** EXERCISE BRIEF **
Print exactly the lines starting at the one that contains "(243, 192) = (454, 331): turquoise" and ending at the last line of the listing below.

** INFORMATION PROVIDED **
= Beginning of Section =

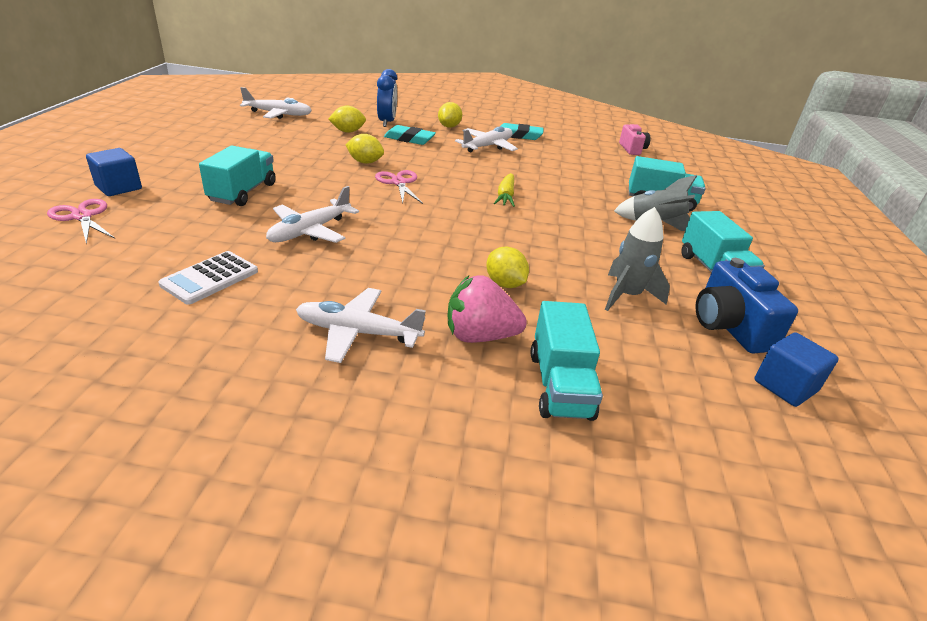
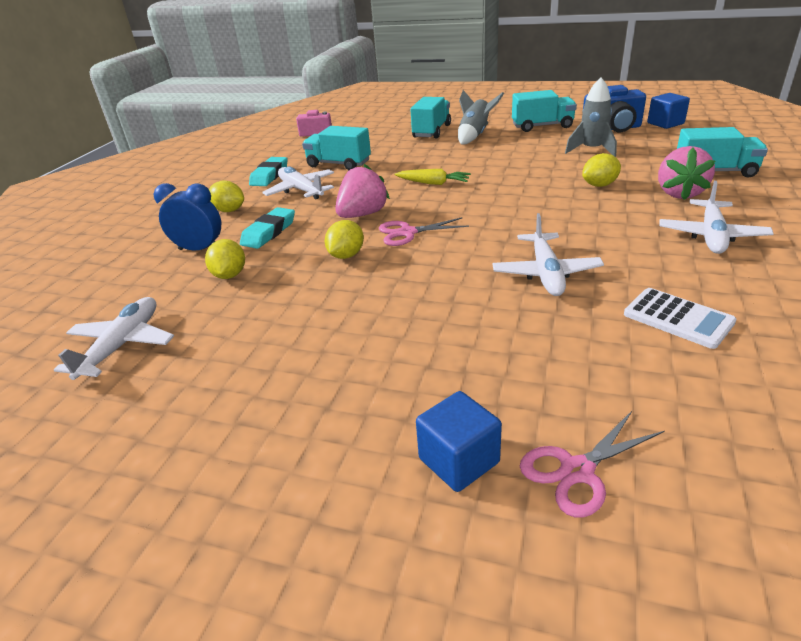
camera: 75 degrees left, 0 degrees up
(243, 192) = (454, 331): turquoise truck -> turquoise truck (339, 164)
(310, 231) = (546, 273): white plane -> white plane turned 45 degrees clockwise
(436, 167) = (362, 214): none -> pink strawberry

= End of Section =

** EXERCISE ANSWER **
(243, 192) = (454, 331): turquoise truck -> turquoise truck (339, 164)
(310, 231) = (546, 273): white plane -> white plane turned 45 degrees clockwise
(436, 167) = (362, 214): none -> pink strawberry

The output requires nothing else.